- _Problem to work on_
Return the lines of the listing below exactly as they appear, starting at the line that contains "Maeve [262, 1126]" and ending at the line that contains "Silverford (778, 1180)", with both of those lines included.

══ Information shown

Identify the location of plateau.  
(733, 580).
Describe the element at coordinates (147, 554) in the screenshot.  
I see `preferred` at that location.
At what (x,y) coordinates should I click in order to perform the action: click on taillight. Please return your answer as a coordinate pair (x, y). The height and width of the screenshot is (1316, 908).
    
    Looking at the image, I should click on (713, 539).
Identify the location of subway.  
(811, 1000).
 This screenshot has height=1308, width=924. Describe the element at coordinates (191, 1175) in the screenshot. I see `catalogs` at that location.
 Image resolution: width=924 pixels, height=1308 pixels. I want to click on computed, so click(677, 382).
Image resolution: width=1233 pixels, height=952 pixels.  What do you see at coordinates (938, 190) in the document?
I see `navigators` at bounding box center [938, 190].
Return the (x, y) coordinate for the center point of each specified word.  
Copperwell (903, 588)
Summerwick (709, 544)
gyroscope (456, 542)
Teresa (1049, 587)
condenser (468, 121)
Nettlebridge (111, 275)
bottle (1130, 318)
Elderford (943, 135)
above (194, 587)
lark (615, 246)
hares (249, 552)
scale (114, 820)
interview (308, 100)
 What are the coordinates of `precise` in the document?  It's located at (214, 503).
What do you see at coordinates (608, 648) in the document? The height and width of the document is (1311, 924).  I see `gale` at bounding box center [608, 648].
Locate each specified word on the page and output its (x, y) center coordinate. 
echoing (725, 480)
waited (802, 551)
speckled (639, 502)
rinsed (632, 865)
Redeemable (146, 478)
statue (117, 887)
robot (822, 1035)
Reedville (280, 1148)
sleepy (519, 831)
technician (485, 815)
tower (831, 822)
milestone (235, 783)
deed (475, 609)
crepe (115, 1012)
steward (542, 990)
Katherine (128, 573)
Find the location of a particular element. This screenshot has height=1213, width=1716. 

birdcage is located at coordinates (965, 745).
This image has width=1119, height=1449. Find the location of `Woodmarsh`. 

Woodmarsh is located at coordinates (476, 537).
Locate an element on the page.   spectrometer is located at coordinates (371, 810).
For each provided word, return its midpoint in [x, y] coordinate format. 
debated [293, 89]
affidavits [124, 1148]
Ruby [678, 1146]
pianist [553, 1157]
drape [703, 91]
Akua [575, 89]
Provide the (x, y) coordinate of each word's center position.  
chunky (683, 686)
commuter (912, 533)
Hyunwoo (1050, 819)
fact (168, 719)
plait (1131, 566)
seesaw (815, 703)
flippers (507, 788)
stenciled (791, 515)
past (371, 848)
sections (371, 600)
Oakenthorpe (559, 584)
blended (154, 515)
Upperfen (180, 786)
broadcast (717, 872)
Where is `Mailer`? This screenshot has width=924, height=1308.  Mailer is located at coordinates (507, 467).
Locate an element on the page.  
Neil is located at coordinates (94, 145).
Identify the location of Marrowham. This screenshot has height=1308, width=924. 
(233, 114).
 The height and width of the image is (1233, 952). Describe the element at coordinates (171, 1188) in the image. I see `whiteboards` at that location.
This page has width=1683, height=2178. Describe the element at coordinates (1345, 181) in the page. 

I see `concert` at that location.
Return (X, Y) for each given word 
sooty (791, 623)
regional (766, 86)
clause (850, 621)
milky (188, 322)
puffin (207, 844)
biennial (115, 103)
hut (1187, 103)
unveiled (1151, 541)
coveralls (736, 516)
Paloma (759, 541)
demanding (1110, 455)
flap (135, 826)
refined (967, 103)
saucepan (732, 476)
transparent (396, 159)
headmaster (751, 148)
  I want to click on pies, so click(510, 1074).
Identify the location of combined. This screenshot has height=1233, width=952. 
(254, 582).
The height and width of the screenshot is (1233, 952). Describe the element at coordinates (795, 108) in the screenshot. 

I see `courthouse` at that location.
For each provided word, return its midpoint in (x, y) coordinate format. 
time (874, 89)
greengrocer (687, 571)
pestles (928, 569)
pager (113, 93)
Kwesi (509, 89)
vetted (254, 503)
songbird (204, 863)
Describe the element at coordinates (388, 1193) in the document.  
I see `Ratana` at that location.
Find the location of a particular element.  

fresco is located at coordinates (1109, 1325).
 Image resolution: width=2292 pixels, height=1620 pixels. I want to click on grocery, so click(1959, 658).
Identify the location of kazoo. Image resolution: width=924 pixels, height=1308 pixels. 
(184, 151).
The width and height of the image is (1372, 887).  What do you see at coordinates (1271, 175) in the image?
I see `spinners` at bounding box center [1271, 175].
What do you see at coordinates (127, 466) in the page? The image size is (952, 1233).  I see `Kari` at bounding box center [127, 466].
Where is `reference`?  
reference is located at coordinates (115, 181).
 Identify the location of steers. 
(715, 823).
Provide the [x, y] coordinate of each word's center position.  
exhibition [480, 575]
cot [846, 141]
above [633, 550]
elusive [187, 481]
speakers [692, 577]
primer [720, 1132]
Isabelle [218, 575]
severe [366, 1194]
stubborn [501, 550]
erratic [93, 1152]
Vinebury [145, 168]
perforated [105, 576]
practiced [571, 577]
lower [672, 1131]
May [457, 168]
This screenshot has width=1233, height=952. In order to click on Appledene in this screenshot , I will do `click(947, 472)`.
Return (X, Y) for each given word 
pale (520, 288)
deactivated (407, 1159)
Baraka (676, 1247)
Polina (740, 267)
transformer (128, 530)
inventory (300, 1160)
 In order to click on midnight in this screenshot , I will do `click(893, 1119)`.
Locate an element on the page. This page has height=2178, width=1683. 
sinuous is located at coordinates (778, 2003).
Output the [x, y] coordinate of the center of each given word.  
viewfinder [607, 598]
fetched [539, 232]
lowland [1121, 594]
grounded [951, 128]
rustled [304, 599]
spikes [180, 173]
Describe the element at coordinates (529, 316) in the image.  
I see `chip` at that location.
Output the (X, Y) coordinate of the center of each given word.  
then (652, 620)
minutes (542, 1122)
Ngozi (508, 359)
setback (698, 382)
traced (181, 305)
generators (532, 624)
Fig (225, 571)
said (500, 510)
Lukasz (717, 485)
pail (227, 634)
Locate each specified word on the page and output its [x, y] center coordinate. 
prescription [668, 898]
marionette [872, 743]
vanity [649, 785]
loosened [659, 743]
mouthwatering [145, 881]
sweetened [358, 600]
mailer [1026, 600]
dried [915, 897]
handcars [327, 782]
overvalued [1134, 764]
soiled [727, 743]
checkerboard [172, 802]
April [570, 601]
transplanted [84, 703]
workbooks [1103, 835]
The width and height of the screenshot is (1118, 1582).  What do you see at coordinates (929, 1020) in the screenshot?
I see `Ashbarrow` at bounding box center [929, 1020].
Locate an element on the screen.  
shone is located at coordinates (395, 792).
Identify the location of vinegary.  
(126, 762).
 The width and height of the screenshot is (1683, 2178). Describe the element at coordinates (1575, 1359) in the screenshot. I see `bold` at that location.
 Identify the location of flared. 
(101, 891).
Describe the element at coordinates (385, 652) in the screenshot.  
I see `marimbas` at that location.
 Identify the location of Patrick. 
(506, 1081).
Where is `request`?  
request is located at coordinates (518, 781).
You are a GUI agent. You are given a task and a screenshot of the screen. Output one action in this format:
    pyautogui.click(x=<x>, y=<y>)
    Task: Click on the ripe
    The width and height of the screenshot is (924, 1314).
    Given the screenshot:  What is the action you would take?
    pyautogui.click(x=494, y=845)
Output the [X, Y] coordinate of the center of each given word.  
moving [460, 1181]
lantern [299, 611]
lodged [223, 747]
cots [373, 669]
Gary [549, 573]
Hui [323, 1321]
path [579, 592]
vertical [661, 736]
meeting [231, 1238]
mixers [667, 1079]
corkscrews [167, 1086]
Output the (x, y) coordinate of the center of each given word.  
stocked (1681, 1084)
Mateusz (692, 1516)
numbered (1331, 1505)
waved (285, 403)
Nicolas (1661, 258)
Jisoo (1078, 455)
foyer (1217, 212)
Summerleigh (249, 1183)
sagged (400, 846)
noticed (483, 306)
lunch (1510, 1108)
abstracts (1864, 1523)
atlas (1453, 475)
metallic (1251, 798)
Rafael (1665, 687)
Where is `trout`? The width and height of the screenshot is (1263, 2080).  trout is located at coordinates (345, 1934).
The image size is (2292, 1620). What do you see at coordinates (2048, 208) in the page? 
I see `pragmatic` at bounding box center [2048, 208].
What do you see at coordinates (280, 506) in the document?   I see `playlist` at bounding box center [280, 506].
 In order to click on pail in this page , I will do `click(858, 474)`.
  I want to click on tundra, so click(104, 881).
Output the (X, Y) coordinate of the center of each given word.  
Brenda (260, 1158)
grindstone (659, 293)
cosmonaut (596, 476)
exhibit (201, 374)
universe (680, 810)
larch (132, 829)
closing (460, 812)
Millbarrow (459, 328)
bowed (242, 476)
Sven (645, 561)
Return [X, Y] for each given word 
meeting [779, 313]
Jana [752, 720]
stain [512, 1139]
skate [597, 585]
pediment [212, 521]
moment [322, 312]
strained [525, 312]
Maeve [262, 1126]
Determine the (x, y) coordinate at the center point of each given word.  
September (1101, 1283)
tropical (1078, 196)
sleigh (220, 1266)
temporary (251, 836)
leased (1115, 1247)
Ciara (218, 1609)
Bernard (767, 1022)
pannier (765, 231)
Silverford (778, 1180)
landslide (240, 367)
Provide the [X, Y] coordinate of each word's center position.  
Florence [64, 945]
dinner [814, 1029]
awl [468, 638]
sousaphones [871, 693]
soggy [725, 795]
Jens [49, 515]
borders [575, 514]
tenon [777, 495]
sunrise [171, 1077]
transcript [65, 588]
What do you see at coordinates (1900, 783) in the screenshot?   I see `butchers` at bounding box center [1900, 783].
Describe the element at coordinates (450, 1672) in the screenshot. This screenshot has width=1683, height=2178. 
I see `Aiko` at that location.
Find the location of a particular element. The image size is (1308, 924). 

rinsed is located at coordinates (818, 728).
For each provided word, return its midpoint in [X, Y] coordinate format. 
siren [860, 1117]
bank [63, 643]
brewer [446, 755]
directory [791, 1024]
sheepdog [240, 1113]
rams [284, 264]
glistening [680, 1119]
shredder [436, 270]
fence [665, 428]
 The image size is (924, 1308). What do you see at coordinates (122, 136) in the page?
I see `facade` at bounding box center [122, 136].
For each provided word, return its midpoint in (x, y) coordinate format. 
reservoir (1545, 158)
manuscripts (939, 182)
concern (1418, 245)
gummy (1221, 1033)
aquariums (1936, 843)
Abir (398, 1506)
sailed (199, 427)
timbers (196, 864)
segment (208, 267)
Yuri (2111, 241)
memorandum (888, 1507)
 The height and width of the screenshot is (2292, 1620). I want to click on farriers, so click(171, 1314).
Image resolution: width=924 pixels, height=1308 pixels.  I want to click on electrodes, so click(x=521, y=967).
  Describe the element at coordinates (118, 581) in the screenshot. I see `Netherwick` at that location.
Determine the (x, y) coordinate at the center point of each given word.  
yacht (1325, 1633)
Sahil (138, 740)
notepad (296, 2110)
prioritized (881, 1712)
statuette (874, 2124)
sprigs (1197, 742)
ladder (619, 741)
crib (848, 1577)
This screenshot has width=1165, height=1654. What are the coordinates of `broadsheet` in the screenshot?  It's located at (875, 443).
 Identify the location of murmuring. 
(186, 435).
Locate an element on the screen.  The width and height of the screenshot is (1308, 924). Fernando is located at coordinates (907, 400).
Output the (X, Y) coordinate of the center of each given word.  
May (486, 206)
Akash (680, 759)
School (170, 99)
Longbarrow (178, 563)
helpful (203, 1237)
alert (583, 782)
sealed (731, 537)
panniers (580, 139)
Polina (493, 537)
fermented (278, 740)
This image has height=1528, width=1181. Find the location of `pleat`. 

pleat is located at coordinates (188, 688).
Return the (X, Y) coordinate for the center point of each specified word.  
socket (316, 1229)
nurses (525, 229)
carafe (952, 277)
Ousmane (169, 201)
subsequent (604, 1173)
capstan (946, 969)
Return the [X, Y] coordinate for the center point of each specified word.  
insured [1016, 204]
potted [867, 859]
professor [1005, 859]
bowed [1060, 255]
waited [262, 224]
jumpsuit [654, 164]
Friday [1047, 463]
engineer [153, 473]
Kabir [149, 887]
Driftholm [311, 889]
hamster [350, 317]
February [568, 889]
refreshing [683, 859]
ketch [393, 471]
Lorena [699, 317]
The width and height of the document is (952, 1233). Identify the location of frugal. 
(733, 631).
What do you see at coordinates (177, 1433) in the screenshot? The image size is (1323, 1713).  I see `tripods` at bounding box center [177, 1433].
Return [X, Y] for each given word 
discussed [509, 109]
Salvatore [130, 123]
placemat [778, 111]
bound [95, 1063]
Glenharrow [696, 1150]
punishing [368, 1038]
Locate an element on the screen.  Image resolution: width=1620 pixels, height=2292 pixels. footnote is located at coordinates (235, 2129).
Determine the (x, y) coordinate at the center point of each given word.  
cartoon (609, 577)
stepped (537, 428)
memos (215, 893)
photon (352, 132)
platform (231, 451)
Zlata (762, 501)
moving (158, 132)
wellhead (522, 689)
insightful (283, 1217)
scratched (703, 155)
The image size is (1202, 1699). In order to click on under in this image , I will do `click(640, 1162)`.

════

- _Result_
Maeve [262, 1126]
Determine the (x, y) coordinate at the center point of each given word.  
September (1101, 1283)
tropical (1078, 196)
sleigh (220, 1266)
temporary (251, 836)
leased (1115, 1247)
Ciara (218, 1609)
Bernard (767, 1022)
pannier (765, 231)
Silverford (778, 1180)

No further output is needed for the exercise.